> WHAT TO DO
From the entries below, retype only the lines from the one with "MATRIX pin DIN: GP10 -> GP2" through the one with "BUTTON3 pin SIG: D6 -> none", exactly as written.

Edit difference data
*****
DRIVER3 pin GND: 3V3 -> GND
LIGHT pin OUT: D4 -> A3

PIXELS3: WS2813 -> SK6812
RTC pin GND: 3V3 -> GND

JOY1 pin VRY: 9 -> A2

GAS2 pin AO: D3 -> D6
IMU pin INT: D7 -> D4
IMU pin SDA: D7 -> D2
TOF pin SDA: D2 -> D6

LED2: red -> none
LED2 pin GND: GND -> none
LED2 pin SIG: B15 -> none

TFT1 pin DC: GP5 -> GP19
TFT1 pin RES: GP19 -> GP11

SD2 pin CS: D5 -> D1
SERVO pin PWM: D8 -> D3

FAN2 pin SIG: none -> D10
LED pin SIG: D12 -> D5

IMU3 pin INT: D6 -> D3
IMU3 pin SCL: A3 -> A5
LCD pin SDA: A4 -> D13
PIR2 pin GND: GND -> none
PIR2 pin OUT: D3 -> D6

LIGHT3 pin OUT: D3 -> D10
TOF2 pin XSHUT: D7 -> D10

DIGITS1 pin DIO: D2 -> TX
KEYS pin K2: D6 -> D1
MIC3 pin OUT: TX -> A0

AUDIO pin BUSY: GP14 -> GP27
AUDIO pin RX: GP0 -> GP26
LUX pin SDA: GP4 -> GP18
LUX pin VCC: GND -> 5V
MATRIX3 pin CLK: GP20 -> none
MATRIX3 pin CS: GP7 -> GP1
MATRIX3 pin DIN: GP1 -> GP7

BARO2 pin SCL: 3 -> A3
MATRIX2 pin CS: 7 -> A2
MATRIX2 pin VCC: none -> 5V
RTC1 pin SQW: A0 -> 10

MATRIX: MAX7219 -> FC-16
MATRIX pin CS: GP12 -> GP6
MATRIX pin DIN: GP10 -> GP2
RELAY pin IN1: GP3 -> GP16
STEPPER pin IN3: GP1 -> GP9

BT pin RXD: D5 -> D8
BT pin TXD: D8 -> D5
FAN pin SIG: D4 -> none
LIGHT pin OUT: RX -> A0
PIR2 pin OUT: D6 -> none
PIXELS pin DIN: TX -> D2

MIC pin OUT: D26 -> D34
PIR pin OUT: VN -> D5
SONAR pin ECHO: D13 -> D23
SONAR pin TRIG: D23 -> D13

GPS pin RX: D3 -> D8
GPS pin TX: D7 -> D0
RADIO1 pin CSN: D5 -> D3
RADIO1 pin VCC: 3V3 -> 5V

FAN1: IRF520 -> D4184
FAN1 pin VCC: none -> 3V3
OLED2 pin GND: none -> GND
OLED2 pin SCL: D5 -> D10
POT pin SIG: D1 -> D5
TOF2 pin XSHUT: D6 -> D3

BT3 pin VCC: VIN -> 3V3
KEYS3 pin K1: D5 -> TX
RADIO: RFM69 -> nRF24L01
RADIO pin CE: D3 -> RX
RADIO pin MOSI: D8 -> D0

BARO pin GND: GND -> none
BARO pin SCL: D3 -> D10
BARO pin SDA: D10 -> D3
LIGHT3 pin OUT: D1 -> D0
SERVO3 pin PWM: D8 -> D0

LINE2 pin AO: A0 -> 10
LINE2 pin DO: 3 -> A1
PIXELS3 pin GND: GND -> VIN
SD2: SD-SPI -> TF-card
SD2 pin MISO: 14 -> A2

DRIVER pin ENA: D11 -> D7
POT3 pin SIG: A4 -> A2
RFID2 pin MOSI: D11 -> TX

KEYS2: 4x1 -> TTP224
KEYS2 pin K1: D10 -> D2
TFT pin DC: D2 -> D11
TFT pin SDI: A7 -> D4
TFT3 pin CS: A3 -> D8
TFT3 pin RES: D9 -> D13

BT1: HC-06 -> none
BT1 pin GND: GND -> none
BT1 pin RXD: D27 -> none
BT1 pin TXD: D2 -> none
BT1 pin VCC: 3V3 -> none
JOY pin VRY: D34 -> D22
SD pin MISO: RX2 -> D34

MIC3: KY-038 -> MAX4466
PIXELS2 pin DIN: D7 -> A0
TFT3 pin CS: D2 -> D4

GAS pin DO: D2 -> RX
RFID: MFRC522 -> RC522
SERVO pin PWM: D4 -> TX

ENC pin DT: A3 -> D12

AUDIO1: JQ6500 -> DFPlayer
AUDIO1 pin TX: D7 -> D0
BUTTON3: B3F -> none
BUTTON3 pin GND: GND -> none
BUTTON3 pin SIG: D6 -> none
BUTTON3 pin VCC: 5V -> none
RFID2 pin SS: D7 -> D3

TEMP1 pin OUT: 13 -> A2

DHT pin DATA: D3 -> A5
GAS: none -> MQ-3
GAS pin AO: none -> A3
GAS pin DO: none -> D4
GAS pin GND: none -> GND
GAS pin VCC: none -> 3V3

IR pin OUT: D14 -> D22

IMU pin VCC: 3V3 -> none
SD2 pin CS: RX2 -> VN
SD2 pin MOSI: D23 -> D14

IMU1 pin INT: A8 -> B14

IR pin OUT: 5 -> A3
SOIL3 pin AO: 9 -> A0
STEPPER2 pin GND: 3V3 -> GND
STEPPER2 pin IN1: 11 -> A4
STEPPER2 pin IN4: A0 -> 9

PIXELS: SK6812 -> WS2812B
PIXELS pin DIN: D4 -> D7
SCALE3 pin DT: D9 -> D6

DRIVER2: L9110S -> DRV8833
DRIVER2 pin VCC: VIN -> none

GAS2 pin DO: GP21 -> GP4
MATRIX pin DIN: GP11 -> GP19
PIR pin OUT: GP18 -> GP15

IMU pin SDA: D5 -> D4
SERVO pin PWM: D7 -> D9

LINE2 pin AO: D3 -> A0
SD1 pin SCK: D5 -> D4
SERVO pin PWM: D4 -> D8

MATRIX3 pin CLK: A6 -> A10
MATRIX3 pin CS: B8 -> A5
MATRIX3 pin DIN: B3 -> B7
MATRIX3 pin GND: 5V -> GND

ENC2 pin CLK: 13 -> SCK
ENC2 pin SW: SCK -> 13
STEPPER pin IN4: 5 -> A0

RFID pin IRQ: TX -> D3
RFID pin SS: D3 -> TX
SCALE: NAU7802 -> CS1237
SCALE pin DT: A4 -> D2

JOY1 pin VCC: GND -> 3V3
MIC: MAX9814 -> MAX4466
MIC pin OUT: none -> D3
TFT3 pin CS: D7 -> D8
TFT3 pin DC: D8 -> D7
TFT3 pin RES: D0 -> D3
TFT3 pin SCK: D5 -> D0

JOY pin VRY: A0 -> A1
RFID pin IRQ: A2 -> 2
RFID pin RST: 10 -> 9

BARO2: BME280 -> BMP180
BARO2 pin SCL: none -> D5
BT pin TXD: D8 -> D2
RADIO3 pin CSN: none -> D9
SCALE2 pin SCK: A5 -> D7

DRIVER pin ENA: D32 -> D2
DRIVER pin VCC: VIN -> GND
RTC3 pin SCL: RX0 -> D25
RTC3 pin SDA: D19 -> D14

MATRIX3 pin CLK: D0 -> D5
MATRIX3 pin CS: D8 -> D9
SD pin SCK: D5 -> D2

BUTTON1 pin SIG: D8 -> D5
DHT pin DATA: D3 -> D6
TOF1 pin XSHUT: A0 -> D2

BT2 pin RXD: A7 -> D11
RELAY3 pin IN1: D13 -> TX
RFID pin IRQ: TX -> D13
*****
> SOLUTION BELOW
MATRIX pin DIN: GP10 -> GP2
RELAY pin IN1: GP3 -> GP16
STEPPER pin IN3: GP1 -> GP9

BT pin RXD: D5 -> D8
BT pin TXD: D8 -> D5
FAN pin SIG: D4 -> none
LIGHT pin OUT: RX -> A0
PIR2 pin OUT: D6 -> none
PIXELS pin DIN: TX -> D2

MIC pin OUT: D26 -> D34
PIR pin OUT: VN -> D5
SONAR pin ECHO: D13 -> D23
SONAR pin TRIG: D23 -> D13

GPS pin RX: D3 -> D8
GPS pin TX: D7 -> D0
RADIO1 pin CSN: D5 -> D3
RADIO1 pin VCC: 3V3 -> 5V

FAN1: IRF520 -> D4184
FAN1 pin VCC: none -> 3V3
OLED2 pin GND: none -> GND
OLED2 pin SCL: D5 -> D10
POT pin SIG: D1 -> D5
TOF2 pin XSHUT: D6 -> D3

BT3 pin VCC: VIN -> 3V3
KEYS3 pin K1: D5 -> TX
RADIO: RFM69 -> nRF24L01
RADIO pin CE: D3 -> RX
RADIO pin MOSI: D8 -> D0

BARO pin GND: GND -> none
BARO pin SCL: D3 -> D10
BARO pin SDA: D10 -> D3
LIGHT3 pin OUT: D1 -> D0
SERVO3 pin PWM: D8 -> D0

LINE2 pin AO: A0 -> 10
LINE2 pin DO: 3 -> A1
PIXELS3 pin GND: GND -> VIN
SD2: SD-SPI -> TF-card
SD2 pin MISO: 14 -> A2

DRIVER pin ENA: D11 -> D7
POT3 pin SIG: A4 -> A2
RFID2 pin MOSI: D11 -> TX

KEYS2: 4x1 -> TTP224
KEYS2 pin K1: D10 -> D2
TFT pin DC: D2 -> D11
TFT pin SDI: A7 -> D4
TFT3 pin CS: A3 -> D8
TFT3 pin RES: D9 -> D13

BT1: HC-06 -> none
BT1 pin GND: GND -> none
BT1 pin RXD: D27 -> none
BT1 pin TXD: D2 -> none
BT1 pin VCC: 3V3 -> none
JOY pin VRY: D34 -> D22
SD pin MISO: RX2 -> D34

MIC3: KY-038 -> MAX4466
PIXELS2 pin DIN: D7 -> A0
TFT3 pin CS: D2 -> D4

GAS pin DO: D2 -> RX
RFID: MFRC522 -> RC522
SERVO pin PWM: D4 -> TX

ENC pin DT: A3 -> D12

AUDIO1: JQ6500 -> DFPlayer
AUDIO1 pin TX: D7 -> D0
BUTTON3: B3F -> none
BUTTON3 pin GND: GND -> none
BUTTON3 pin SIG: D6 -> none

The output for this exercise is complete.